<<<<

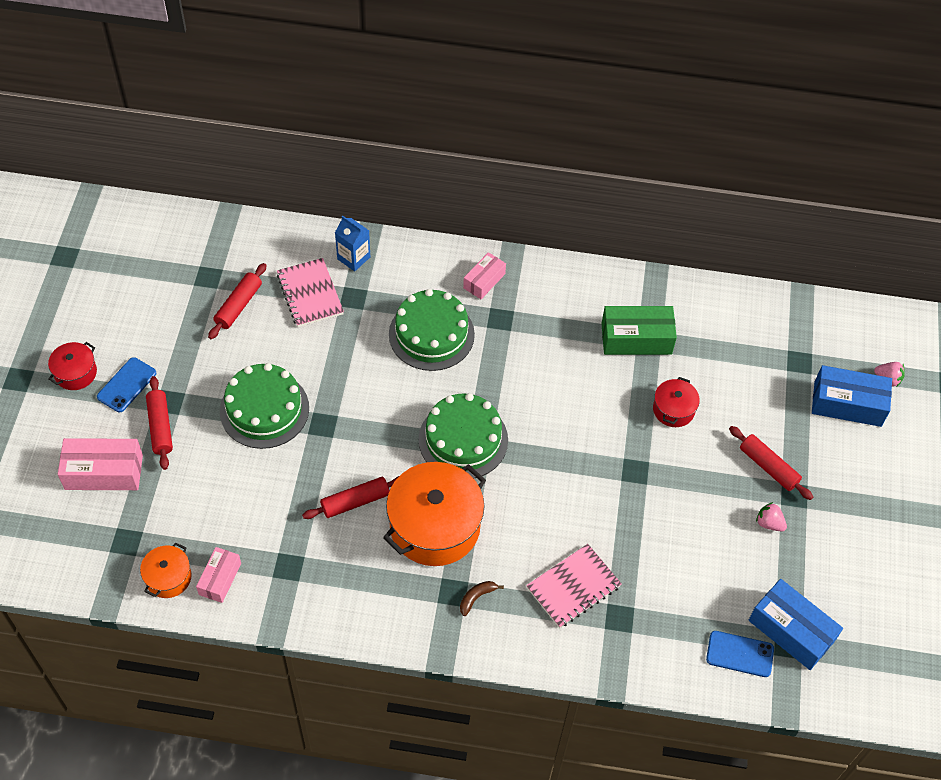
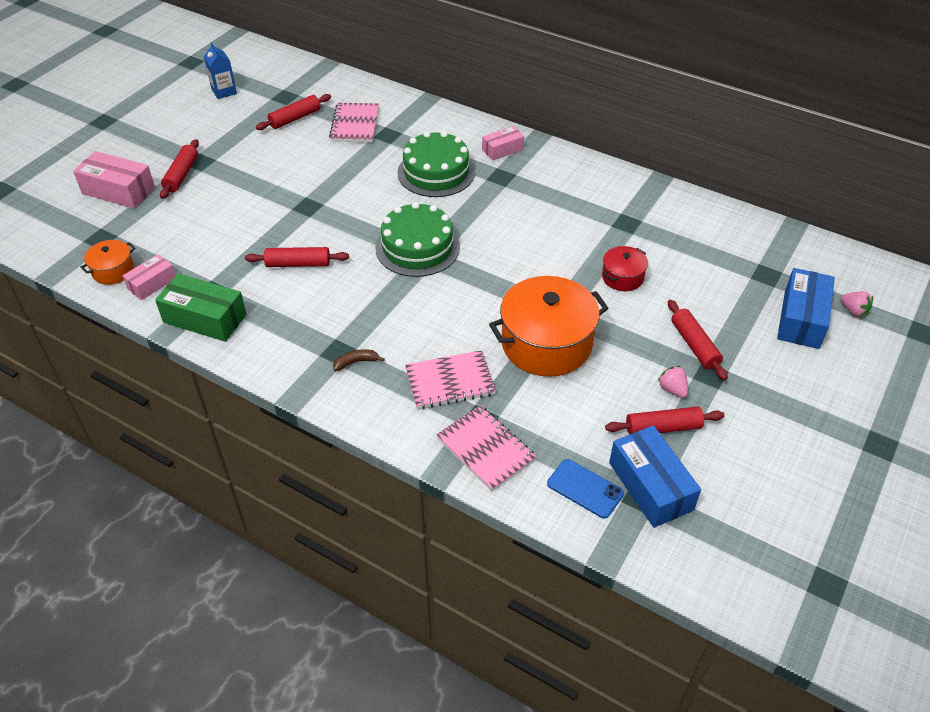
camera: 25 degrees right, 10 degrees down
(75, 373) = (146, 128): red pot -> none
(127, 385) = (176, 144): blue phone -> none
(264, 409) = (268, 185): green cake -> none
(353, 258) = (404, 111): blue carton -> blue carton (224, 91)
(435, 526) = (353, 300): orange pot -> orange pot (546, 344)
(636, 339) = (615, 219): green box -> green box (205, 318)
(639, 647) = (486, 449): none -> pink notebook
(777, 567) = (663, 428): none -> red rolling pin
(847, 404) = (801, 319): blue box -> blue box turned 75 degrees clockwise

>>>>
<<<<

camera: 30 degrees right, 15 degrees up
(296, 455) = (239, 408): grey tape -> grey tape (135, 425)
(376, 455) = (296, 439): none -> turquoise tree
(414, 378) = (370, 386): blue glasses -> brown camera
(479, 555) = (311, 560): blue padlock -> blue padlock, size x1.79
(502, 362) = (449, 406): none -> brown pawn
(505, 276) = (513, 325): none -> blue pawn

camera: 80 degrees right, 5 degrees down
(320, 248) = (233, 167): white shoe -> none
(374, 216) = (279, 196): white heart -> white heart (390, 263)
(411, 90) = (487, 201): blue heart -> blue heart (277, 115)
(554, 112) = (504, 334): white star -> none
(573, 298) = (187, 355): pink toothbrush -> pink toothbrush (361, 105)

>>>>

* _Work request_
Above are the records; copy exactly the lines from the line with "(636, 339) = (615, 219): green" through the line with "(847, 404) = (801, 319): blue", both included.

* _Answer to the problem_
(636, 339) = (615, 219): green box -> green box (205, 318)
(639, 647) = (486, 449): none -> pink notebook
(777, 567) = (663, 428): none -> red rolling pin
(847, 404) = (801, 319): blue box -> blue box turned 75 degrees clockwise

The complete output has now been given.